[RAW DATA — start]

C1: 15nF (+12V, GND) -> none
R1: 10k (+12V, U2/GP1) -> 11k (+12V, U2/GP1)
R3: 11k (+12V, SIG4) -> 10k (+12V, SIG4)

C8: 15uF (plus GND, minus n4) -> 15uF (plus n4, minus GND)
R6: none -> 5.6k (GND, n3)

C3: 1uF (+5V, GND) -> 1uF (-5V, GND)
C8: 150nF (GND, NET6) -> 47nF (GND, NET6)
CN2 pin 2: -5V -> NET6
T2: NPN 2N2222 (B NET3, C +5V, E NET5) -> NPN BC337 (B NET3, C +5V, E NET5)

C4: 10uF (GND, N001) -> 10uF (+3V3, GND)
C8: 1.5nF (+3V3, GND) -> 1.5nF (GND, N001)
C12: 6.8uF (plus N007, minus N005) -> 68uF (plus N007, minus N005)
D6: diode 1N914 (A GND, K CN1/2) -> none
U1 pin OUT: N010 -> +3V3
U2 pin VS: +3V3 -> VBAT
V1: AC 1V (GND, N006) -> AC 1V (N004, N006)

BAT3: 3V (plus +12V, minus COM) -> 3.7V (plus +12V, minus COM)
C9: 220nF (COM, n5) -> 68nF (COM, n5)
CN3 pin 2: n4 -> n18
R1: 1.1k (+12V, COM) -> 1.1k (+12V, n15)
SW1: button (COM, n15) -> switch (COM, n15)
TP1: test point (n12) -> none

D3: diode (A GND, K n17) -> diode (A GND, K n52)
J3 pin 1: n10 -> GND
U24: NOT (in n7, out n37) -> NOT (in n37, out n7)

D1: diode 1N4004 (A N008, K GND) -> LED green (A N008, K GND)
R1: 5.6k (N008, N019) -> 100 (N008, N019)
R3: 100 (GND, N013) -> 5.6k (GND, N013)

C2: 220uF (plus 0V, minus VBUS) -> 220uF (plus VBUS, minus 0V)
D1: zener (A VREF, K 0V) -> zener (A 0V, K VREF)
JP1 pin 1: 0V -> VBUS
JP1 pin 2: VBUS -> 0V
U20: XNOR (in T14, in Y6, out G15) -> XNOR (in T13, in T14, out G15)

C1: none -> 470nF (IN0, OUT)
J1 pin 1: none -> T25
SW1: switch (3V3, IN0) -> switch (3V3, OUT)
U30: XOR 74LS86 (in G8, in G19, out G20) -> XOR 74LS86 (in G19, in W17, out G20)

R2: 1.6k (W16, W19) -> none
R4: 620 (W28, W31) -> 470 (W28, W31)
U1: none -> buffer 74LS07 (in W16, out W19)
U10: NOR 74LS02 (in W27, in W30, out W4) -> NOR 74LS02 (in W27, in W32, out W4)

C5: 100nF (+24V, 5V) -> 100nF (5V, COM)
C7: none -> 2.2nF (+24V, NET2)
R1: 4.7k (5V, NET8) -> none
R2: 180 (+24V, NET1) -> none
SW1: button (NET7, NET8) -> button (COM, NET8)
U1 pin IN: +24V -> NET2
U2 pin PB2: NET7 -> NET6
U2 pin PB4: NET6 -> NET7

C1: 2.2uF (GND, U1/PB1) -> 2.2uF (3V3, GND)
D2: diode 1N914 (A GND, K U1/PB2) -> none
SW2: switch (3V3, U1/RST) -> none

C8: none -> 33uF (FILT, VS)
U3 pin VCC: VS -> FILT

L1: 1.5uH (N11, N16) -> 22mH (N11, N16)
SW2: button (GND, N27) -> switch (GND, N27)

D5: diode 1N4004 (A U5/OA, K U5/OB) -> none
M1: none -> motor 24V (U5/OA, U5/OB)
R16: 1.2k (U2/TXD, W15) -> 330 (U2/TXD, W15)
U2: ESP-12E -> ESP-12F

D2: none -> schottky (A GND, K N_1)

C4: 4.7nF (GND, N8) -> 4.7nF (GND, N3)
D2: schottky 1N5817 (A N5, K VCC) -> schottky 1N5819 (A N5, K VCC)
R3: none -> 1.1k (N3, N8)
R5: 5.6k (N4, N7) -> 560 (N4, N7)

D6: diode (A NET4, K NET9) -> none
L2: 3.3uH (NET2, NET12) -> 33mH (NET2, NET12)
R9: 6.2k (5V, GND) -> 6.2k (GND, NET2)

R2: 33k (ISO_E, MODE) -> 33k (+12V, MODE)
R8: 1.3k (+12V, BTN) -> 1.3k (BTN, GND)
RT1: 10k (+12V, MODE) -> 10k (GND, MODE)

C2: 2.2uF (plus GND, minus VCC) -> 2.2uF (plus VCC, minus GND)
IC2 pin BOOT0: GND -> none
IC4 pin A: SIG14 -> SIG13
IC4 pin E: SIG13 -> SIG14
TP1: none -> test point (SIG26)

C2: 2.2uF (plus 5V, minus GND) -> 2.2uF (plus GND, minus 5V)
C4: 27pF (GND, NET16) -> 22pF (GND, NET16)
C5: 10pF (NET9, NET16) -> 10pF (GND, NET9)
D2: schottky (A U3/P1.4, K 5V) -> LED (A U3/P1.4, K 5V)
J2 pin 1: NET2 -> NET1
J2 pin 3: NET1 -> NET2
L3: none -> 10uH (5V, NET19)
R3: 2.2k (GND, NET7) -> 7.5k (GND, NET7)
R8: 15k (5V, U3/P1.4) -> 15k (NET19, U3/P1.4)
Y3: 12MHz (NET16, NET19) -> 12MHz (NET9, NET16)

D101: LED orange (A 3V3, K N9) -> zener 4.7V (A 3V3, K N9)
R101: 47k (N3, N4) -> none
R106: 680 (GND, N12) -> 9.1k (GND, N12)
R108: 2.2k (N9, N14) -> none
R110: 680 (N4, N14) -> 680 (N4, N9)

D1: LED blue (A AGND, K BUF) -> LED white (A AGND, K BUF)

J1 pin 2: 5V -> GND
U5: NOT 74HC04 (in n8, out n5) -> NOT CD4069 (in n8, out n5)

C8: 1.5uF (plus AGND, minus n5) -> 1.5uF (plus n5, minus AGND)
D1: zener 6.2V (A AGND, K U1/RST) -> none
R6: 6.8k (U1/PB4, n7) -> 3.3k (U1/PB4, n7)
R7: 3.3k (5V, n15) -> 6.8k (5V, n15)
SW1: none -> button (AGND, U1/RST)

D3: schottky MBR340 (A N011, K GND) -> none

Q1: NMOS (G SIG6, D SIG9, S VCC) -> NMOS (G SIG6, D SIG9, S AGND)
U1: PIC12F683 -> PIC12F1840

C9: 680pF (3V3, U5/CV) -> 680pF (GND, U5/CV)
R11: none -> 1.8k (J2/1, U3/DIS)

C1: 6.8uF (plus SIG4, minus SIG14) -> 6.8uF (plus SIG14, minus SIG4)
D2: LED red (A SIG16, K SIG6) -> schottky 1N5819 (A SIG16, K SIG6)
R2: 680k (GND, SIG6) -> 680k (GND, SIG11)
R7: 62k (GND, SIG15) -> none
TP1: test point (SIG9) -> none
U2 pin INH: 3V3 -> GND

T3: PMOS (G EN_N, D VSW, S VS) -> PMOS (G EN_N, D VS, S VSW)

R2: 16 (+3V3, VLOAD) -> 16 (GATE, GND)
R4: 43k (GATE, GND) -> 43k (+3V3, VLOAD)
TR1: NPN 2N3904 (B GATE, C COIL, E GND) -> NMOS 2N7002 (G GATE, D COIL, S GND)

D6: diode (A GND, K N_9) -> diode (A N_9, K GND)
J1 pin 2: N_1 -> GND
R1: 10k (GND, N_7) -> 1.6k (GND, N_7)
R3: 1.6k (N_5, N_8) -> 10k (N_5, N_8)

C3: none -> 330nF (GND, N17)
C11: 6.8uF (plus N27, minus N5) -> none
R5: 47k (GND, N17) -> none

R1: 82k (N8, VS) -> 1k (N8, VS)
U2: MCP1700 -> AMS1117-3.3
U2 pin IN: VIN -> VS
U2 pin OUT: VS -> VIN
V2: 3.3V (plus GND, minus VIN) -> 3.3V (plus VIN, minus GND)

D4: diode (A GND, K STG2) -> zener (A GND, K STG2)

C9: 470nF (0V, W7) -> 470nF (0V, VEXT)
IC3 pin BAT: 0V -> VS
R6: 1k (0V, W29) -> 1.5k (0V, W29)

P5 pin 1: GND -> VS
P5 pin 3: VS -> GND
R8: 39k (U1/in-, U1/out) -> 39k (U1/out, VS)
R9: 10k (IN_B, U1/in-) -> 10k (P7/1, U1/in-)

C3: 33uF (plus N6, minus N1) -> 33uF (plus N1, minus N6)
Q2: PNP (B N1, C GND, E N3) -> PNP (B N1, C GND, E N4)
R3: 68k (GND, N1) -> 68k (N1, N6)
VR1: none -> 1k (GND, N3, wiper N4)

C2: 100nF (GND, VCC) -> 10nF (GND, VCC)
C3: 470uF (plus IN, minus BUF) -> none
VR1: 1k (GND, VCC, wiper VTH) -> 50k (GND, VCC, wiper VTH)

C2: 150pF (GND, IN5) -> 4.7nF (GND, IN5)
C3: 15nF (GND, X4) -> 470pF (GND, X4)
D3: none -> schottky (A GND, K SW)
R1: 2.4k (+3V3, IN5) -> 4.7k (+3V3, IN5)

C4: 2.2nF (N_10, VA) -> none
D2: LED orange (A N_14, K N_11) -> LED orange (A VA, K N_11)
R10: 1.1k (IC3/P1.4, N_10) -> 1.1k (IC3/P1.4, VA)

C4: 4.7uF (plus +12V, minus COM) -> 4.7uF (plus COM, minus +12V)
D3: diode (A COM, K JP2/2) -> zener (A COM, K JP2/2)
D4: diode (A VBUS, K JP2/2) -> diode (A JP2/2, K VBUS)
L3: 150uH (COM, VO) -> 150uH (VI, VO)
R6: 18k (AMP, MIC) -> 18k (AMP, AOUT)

[RAW DATA — finish]

- TASK TO COMPLETE
Take the entries above and return only the lines from the one with "R3: none -> 1.1k (N3, N8)" to the one with "D1: LED blue", both included, unchanged.

- TASK OUTPUT
R3: none -> 1.1k (N3, N8)
R5: 5.6k (N4, N7) -> 560 (N4, N7)

D6: diode (A NET4, K NET9) -> none
L2: 3.3uH (NET2, NET12) -> 33mH (NET2, NET12)
R9: 6.2k (5V, GND) -> 6.2k (GND, NET2)

R2: 33k (ISO_E, MODE) -> 33k (+12V, MODE)
R8: 1.3k (+12V, BTN) -> 1.3k (BTN, GND)
RT1: 10k (+12V, MODE) -> 10k (GND, MODE)

C2: 2.2uF (plus GND, minus VCC) -> 2.2uF (plus VCC, minus GND)
IC2 pin BOOT0: GND -> none
IC4 pin A: SIG14 -> SIG13
IC4 pin E: SIG13 -> SIG14
TP1: none -> test point (SIG26)

C2: 2.2uF (plus 5V, minus GND) -> 2.2uF (plus GND, minus 5V)
C4: 27pF (GND, NET16) -> 22pF (GND, NET16)
C5: 10pF (NET9, NET16) -> 10pF (GND, NET9)
D2: schottky (A U3/P1.4, K 5V) -> LED (A U3/P1.4, K 5V)
J2 pin 1: NET2 -> NET1
J2 pin 3: NET1 -> NET2
L3: none -> 10uH (5V, NET19)
R3: 2.2k (GND, NET7) -> 7.5k (GND, NET7)
R8: 15k (5V, U3/P1.4) -> 15k (NET19, U3/P1.4)
Y3: 12MHz (NET16, NET19) -> 12MHz (NET9, NET16)

D101: LED orange (A 3V3, K N9) -> zener 4.7V (A 3V3, K N9)
R101: 47k (N3, N4) -> none
R106: 680 (GND, N12) -> 9.1k (GND, N12)
R108: 2.2k (N9, N14) -> none
R110: 680 (N4, N14) -> 680 (N4, N9)

D1: LED blue (A AGND, K BUF) -> LED white (A AGND, K BUF)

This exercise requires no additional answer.